▽

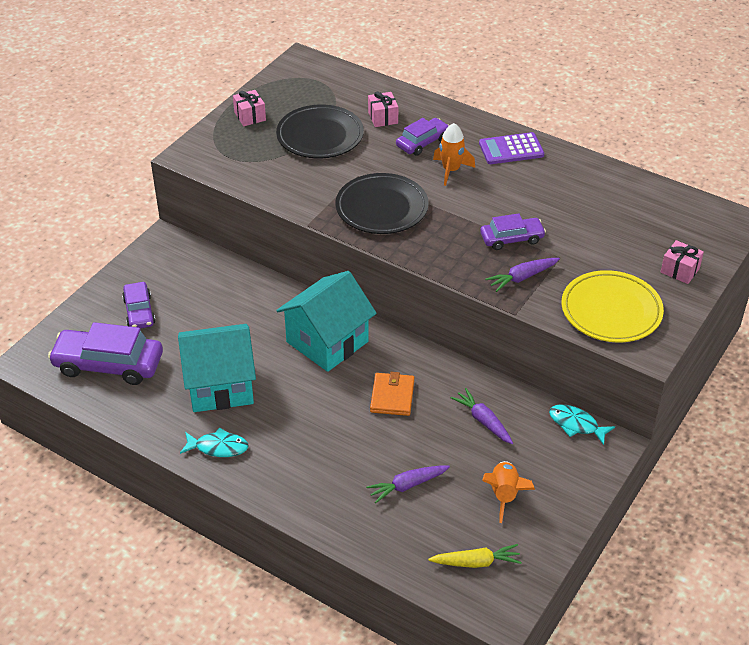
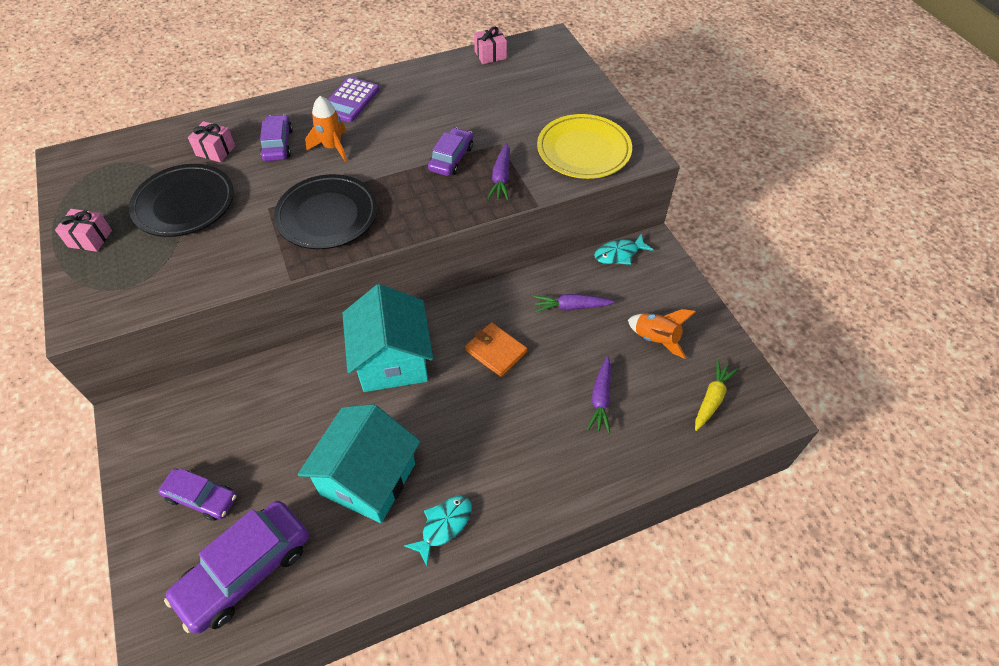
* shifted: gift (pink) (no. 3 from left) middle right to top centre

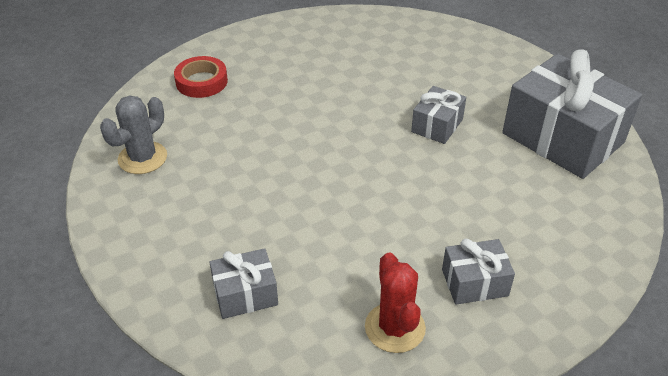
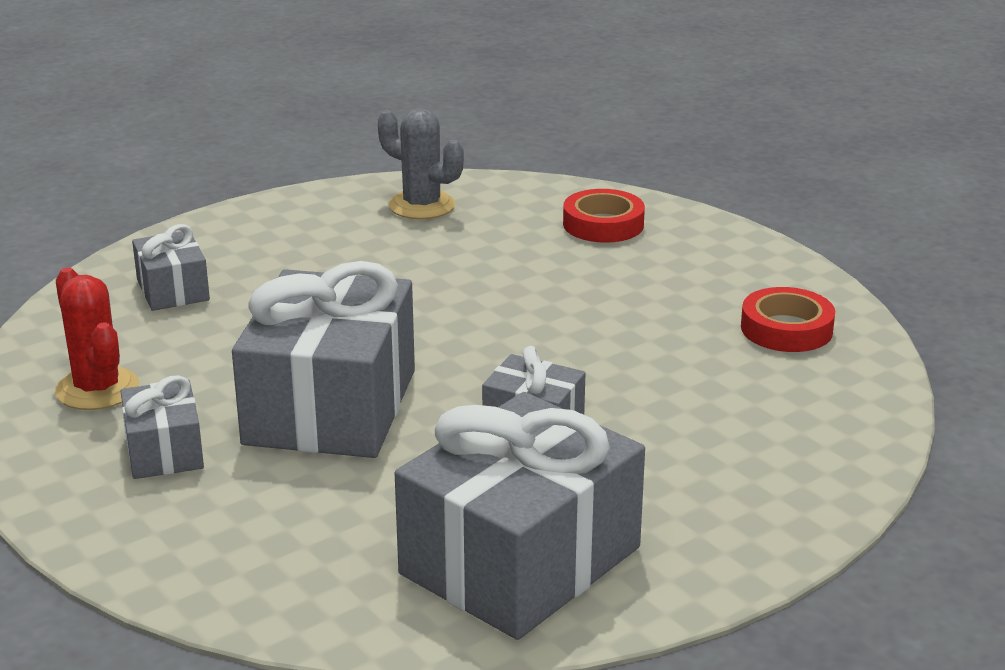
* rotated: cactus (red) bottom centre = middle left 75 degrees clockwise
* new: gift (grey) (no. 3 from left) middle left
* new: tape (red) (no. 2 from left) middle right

△
▽

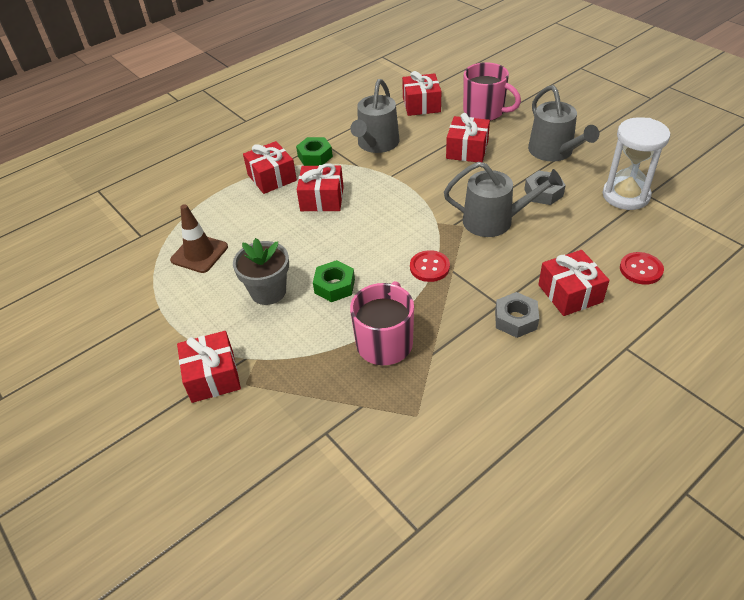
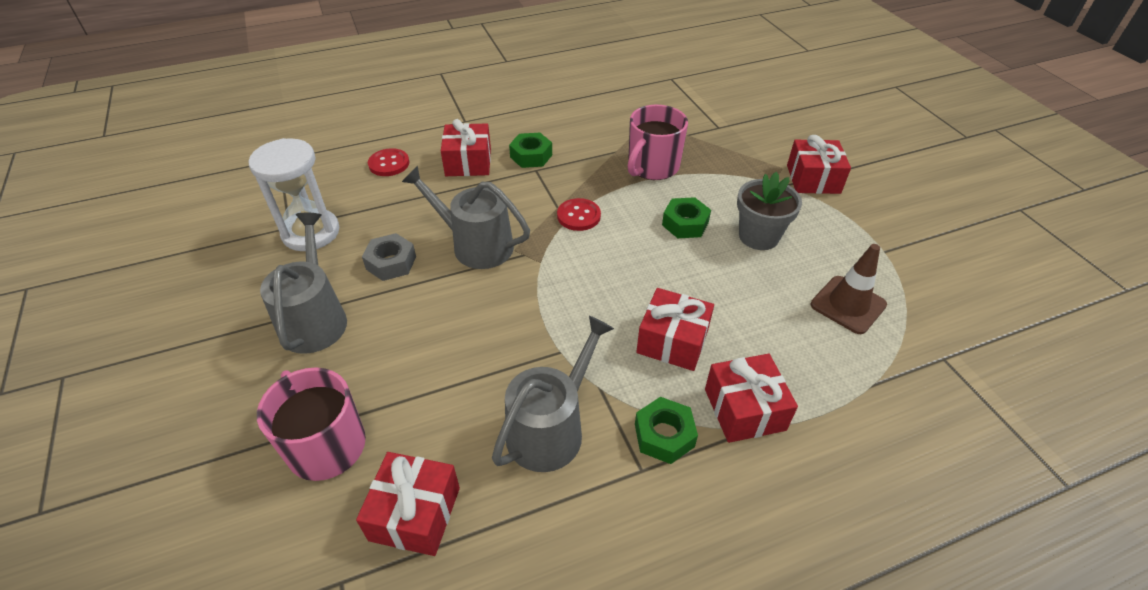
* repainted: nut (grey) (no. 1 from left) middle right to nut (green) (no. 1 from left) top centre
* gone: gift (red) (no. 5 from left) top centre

△

— Work to be completed —
For this exercise, output exactly the lines above from the line with "left) middle left" to the line with "2 from left) middle right", counting both, and leave out the rest.

— Answer box —
* new: gift (grey) (no. 3 from left) middle left
* new: tape (red) (no. 2 from left) middle right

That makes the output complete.